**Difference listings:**
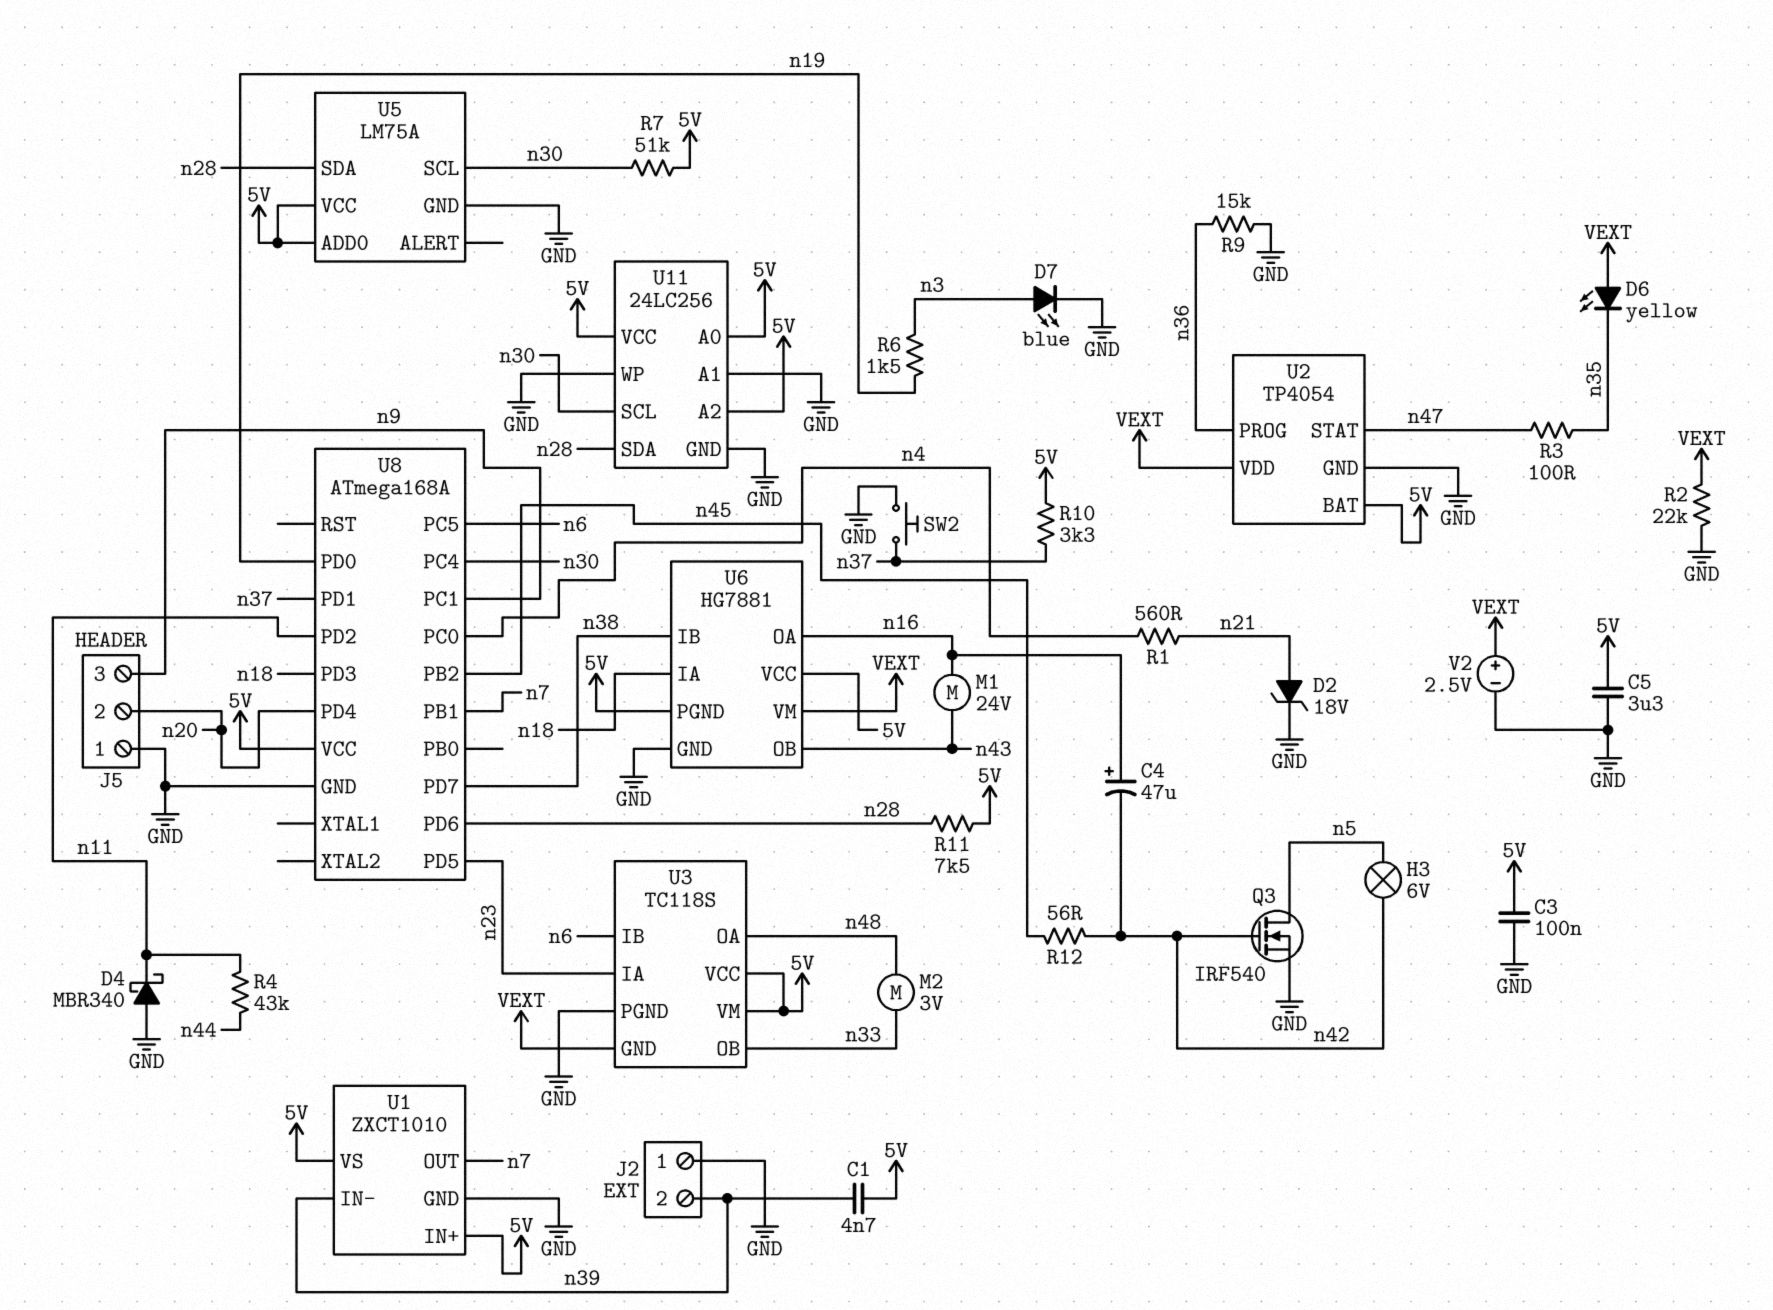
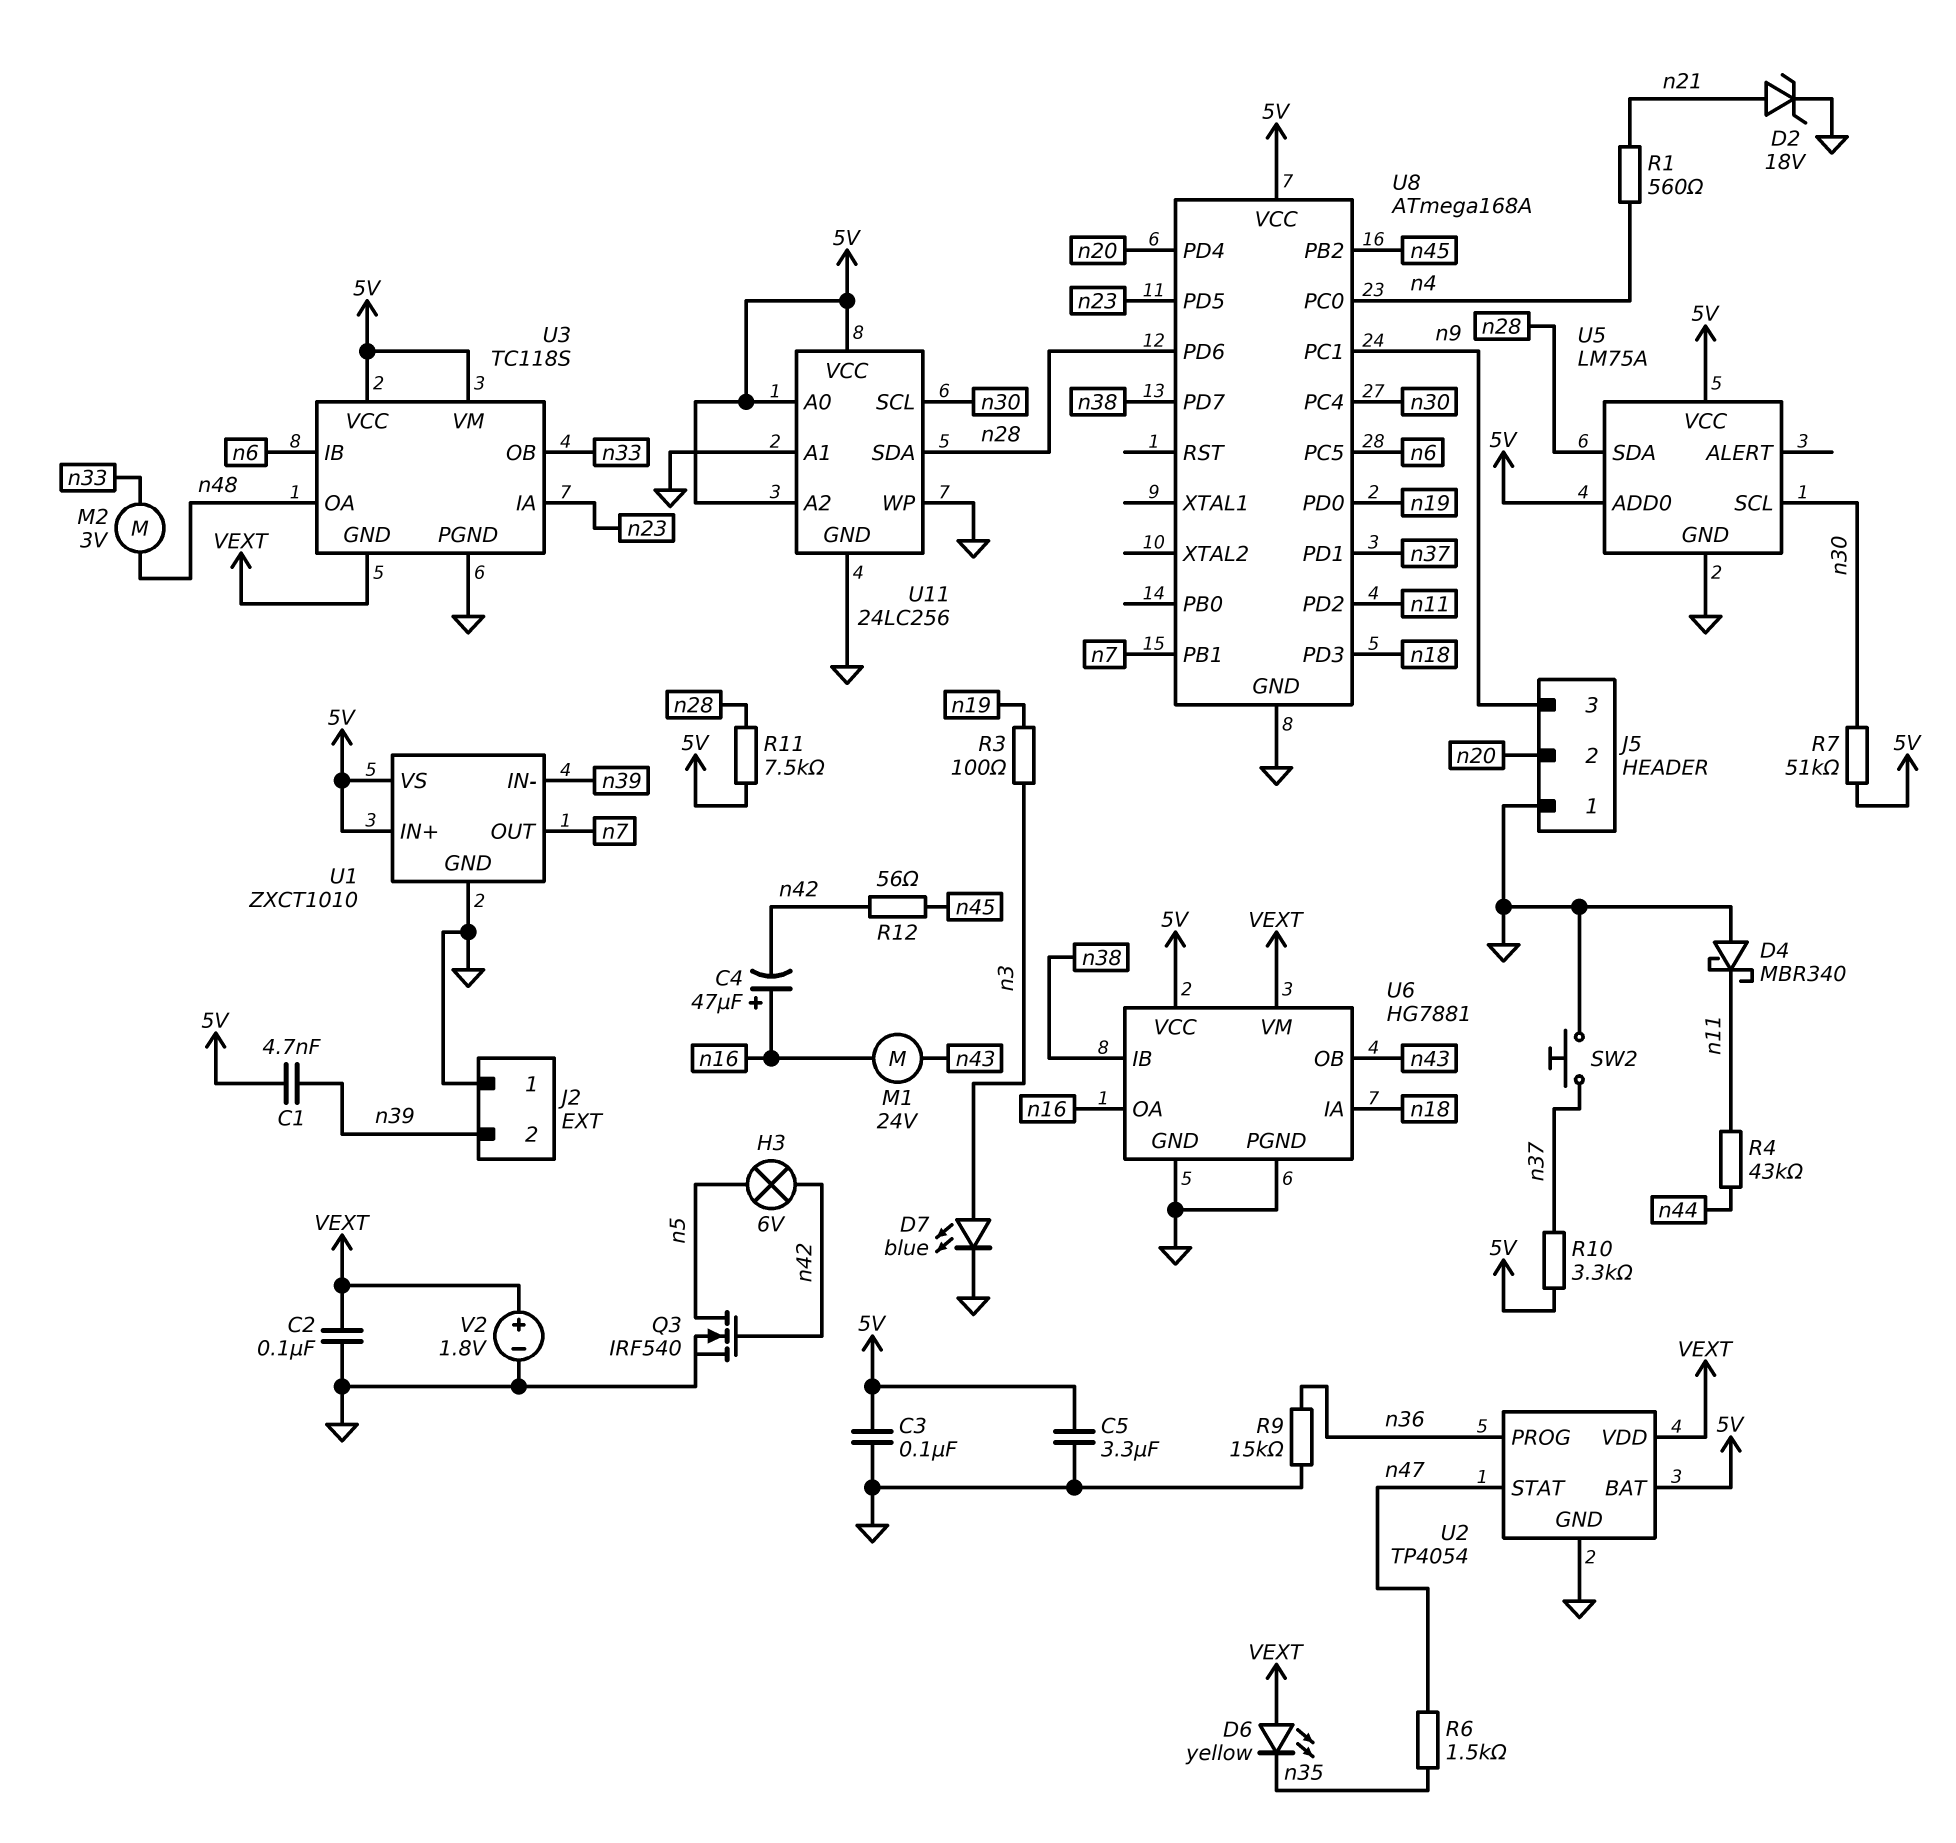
C2: none -> 100nF (GND, VEXT)
R2: 22k (GND, VEXT) -> none
R3: 100 (n35, n47) -> 100 (n3, n19)
R6: 1.5k (n3, n19) -> 1.5k (n35, n47)
U6 pin PGND: 5V -> GND
V2: 2.5V (plus VEXT, minus GND) -> 1.8V (plus VEXT, minus GND)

**WHAT THIS TASK INVOLVES:** Pictures stay out; the records above are otherwise reproduced exactly.

**OUTPUT OF THE EXERCISE:**
C2: none -> 100nF (GND, VEXT)
R2: 22k (GND, VEXT) -> none
R3: 100 (n35, n47) -> 100 (n3, n19)
R6: 1.5k (n3, n19) -> 1.5k (n35, n47)
U6 pin PGND: 5V -> GND
V2: 2.5V (plus VEXT, minus GND) -> 1.8V (plus VEXT, minus GND)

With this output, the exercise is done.